Assignment -
Counting only lines that contain "minus", how many are there in the records below? Give the figure alone.

Records from a collection
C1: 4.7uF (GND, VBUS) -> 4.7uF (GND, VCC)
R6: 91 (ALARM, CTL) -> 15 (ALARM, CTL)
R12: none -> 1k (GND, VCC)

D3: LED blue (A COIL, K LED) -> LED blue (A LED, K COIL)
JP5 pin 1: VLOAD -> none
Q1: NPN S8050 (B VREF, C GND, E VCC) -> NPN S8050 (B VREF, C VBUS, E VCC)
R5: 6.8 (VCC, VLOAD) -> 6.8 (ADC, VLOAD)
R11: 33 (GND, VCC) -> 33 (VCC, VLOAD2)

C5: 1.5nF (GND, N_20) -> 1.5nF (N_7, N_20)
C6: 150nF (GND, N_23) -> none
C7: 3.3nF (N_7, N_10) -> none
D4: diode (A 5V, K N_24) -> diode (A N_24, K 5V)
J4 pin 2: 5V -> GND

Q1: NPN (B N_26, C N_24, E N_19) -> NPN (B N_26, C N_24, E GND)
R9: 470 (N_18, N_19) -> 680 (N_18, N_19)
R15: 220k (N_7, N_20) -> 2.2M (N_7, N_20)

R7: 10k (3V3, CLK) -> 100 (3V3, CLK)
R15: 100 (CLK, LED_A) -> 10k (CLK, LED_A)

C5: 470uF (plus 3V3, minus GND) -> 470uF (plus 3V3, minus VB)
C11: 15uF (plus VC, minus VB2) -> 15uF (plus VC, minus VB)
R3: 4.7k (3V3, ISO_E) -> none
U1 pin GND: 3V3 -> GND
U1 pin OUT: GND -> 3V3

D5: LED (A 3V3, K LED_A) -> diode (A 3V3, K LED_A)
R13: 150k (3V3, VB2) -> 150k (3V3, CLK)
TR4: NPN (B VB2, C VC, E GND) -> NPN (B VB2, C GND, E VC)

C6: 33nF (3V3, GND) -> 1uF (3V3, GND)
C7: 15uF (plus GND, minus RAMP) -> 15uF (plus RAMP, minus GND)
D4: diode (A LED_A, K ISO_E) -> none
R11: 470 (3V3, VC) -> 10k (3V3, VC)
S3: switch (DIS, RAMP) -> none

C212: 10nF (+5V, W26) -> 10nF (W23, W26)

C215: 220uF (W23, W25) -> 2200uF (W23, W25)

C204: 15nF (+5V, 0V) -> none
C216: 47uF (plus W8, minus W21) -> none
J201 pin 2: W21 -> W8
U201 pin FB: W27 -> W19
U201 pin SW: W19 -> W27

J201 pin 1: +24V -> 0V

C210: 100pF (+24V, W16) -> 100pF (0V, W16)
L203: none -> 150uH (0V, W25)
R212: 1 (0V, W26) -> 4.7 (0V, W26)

Your response -
4